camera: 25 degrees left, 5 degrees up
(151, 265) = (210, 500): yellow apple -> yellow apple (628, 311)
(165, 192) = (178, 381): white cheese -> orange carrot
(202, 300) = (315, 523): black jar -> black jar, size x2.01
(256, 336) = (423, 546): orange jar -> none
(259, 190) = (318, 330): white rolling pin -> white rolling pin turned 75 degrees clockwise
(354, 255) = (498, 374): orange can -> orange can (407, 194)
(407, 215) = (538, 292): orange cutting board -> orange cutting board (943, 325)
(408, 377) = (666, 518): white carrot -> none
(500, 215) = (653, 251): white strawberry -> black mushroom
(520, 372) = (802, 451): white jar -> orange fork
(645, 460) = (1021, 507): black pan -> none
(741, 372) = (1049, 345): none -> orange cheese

==

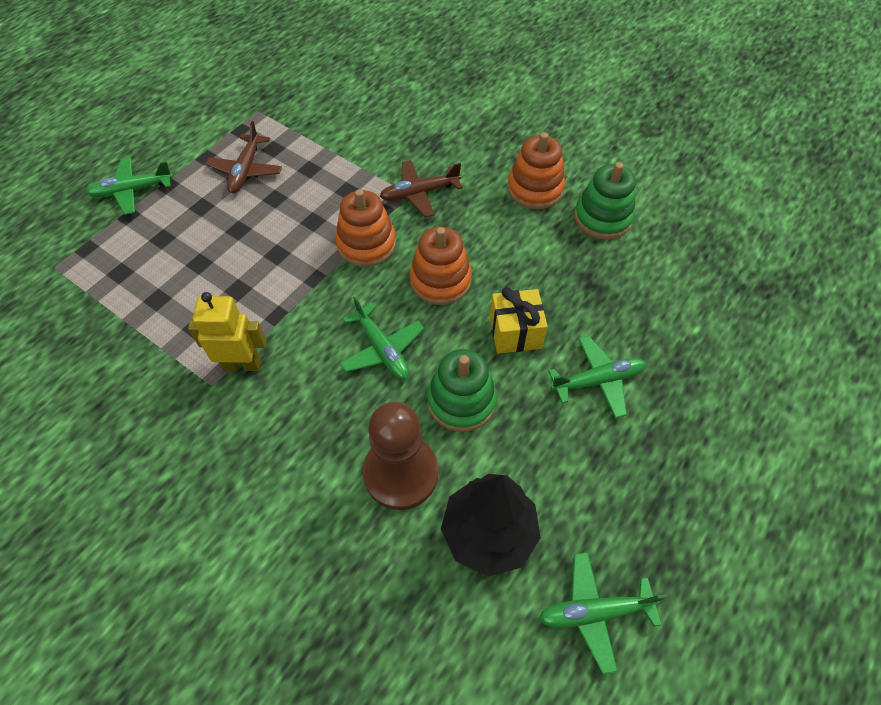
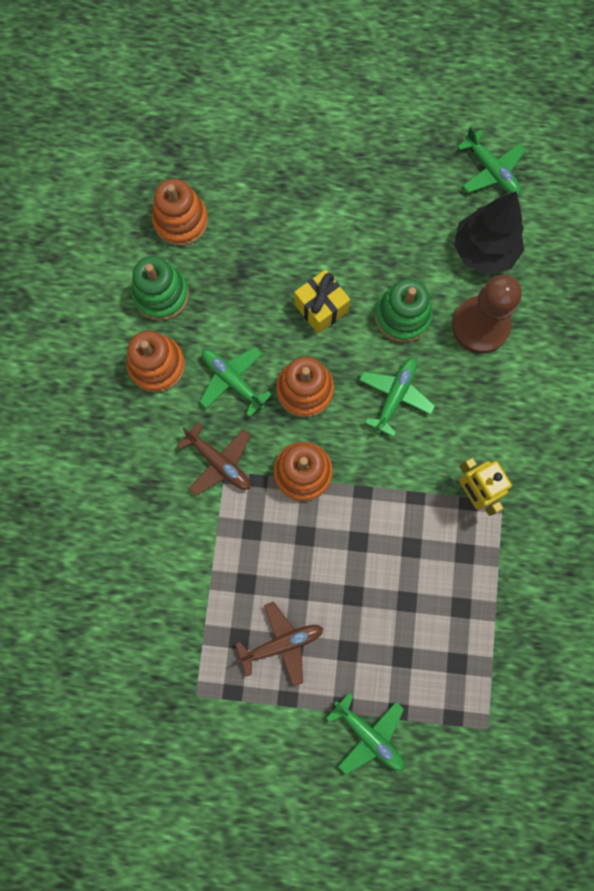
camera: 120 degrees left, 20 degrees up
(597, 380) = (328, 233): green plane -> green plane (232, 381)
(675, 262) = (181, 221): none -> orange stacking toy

* * *

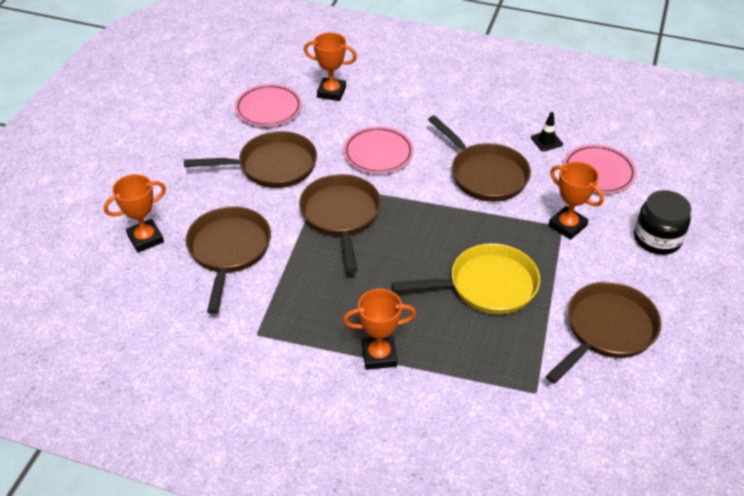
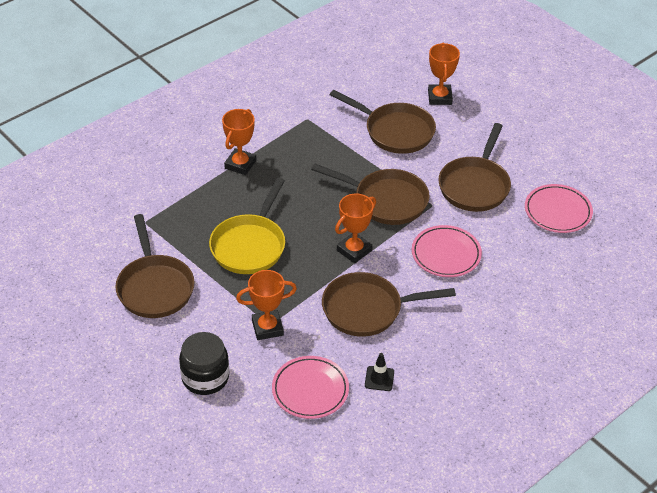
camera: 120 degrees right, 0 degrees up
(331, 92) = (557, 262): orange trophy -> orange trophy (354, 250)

REQUIREMENT :: Nothing should appear in the answer except the lines above from the line with "(645, 460) = (1021, 507): black pan -> none" through the line with "(741, 372) = (1049, 345): none", both included, written out exactly.

FINISHED TASK ::
(645, 460) = (1021, 507): black pan -> none
(741, 372) = (1049, 345): none -> orange cheese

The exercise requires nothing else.